**The problem**
Transcribe exactly the lines from the top of the records below through the line that holds "orange flashlight [717,534,778,610]", both included, with no pictures.
*** Opening Input data ***
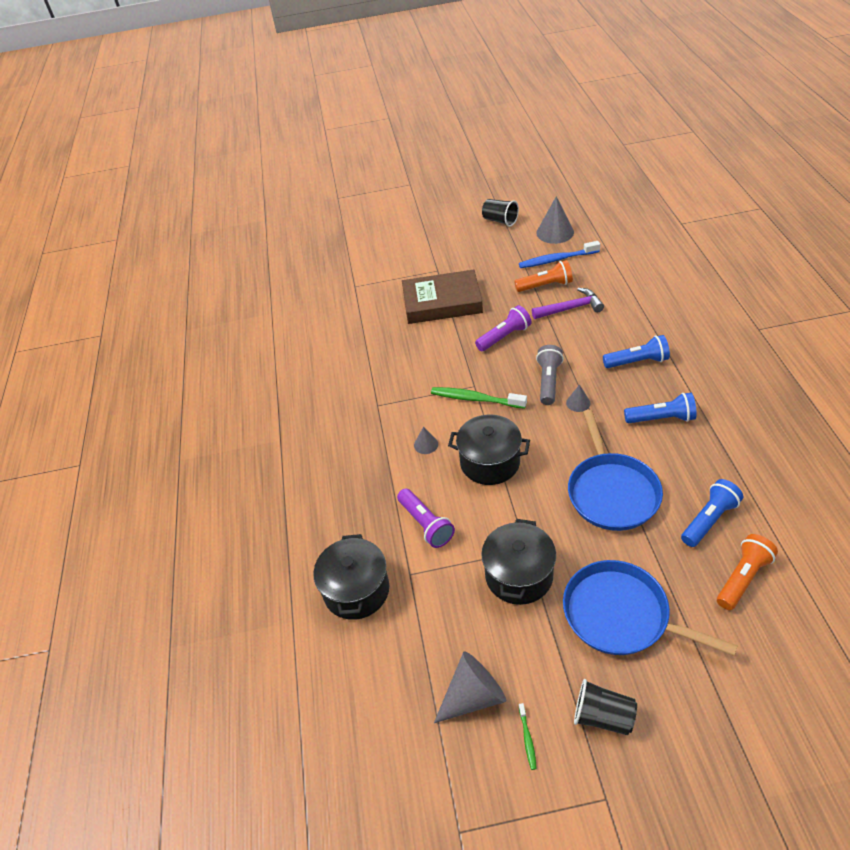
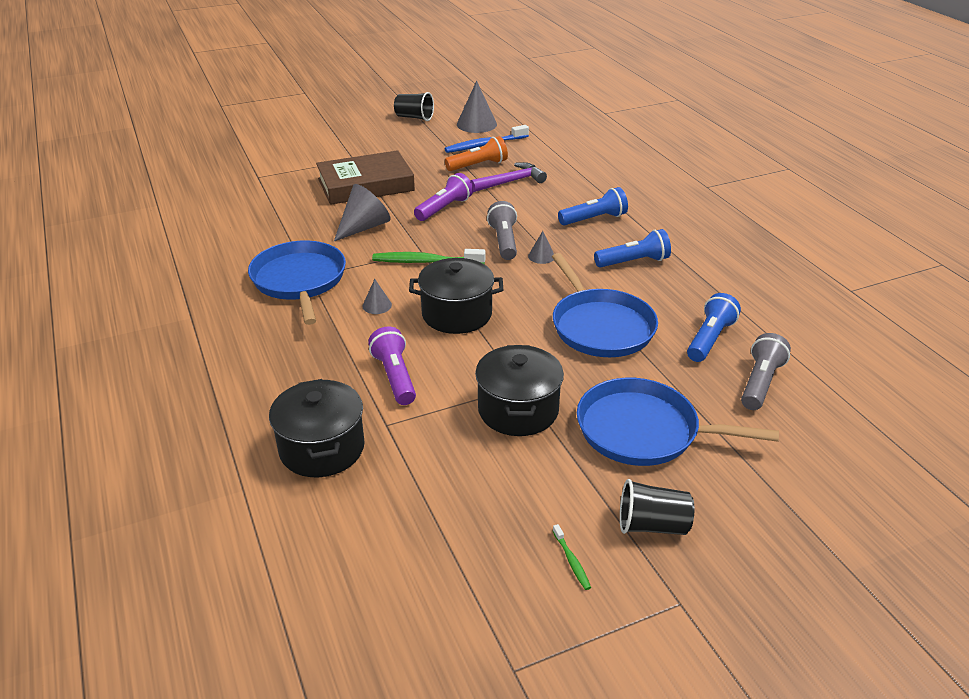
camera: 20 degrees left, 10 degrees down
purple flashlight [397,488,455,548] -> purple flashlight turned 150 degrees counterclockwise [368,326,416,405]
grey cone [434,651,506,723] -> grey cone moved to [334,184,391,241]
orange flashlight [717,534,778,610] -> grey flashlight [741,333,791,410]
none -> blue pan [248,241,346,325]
*** Closing Input data ***
**Task output**
camera: 20 degrees left, 10 degrees down
purple flashlight [397,488,455,548] -> purple flashlight turned 150 degrees counterclockwise [368,326,416,405]
grey cone [434,651,506,723] -> grey cone moved to [334,184,391,241]
orange flashlight [717,534,778,610] -> grey flashlight [741,333,791,410]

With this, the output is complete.